• _Exercise instructions_: Write out the entries exactly, pictures excluded.
***** Dataset content
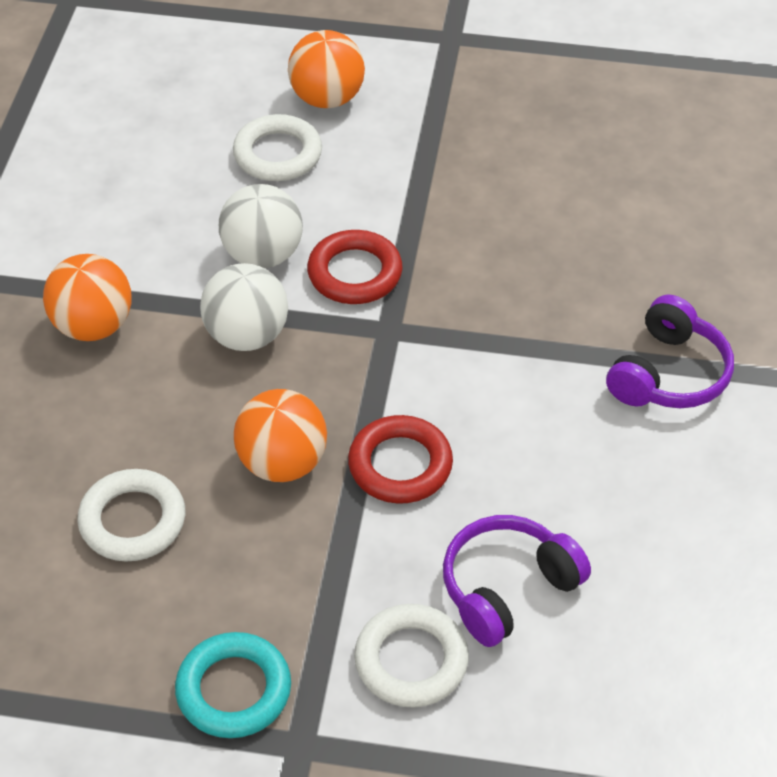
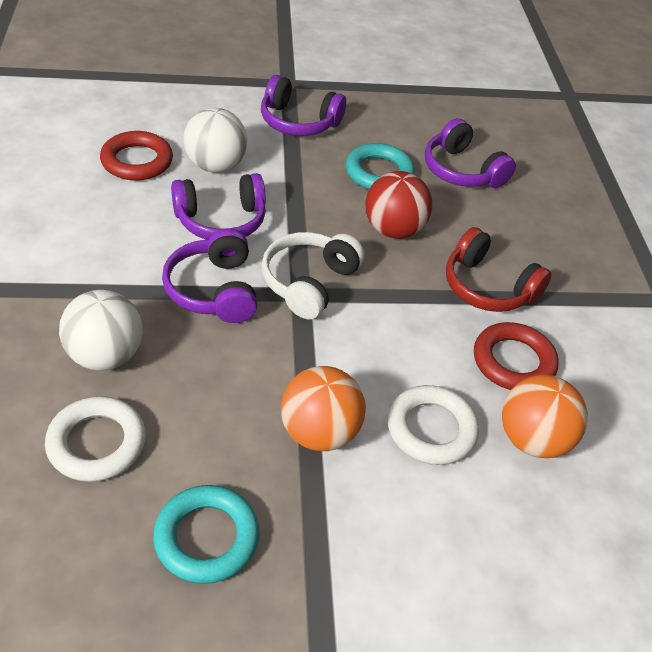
orange ball: 3 -> 2
purple headphones: 2 -> 4
red ball: 0 -> 1
red headphones: 0 -> 1
turquoise ring: 1 -> 2
white headphones: 0 -> 1
white ring: 3 -> 2

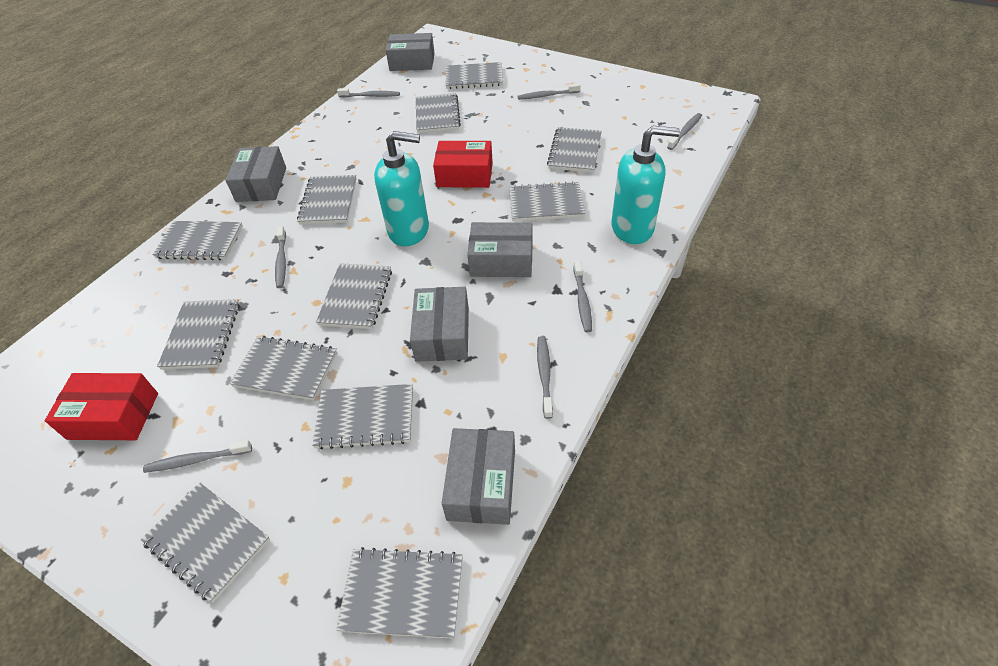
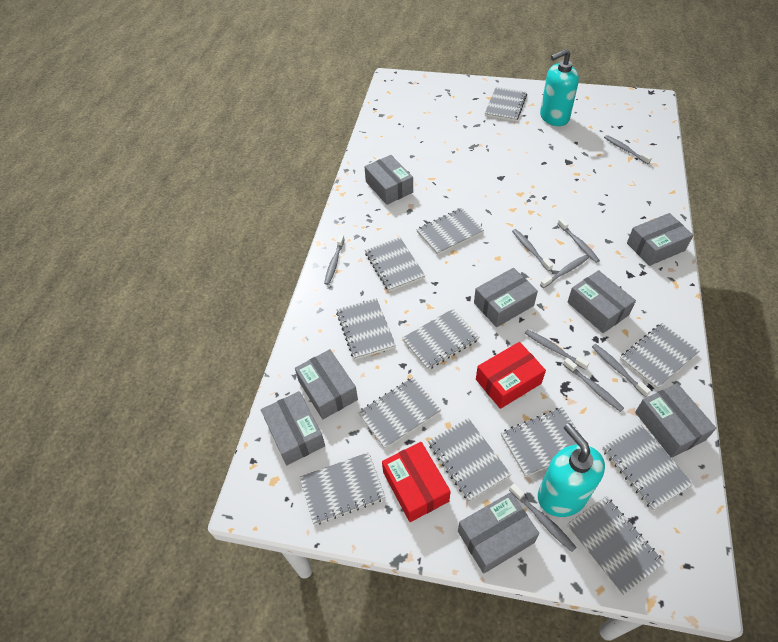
grey box: 5 -> 8
grey toothbrush: 7 -> 9

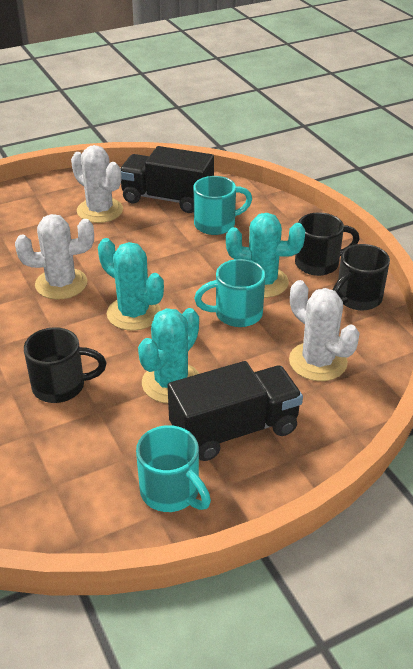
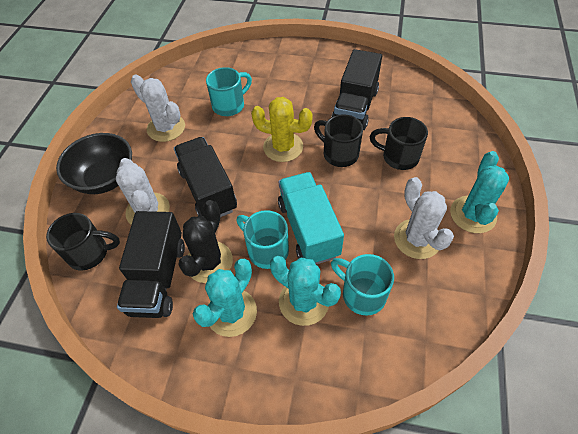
black bowl: 0 -> 1
black cactus: 0 -> 1
black truck: 2 -> 3
turquoise truck: 0 -> 1
yellow cactus: 0 -> 1

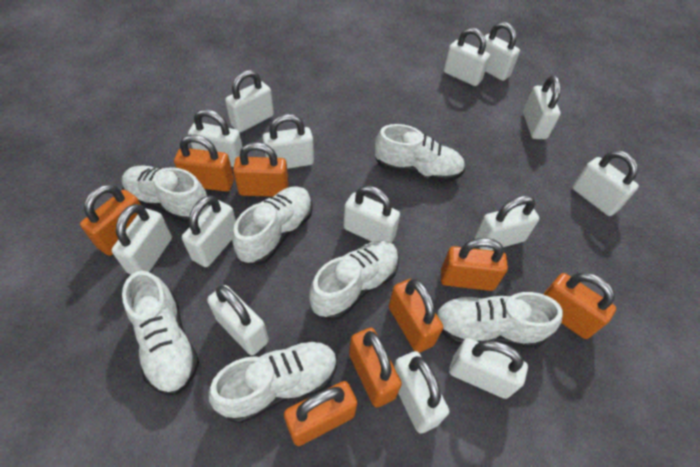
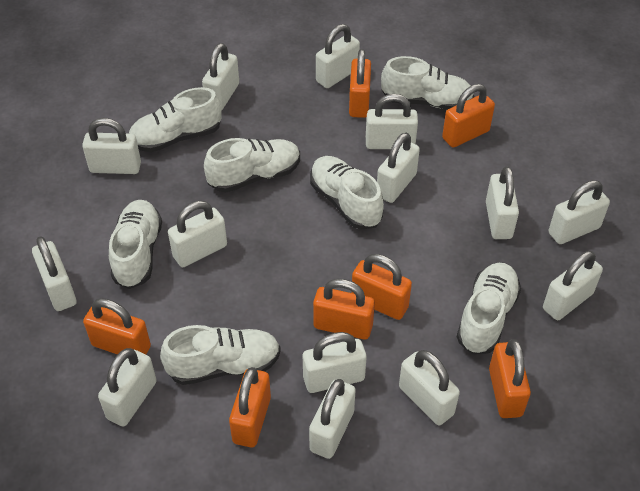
orange padlock: 8 -> 7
**********
• _Solution to this exercise_:
orange ball: 3 -> 2
purple headphones: 2 -> 4
red ball: 0 -> 1
red headphones: 0 -> 1
turquoise ring: 1 -> 2
white headphones: 0 -> 1
white ring: 3 -> 2

grey box: 5 -> 8
grey toothbrush: 7 -> 9

black bowl: 0 -> 1
black cactus: 0 -> 1
black truck: 2 -> 3
turquoise truck: 0 -> 1
yellow cactus: 0 -> 1

orange padlock: 8 -> 7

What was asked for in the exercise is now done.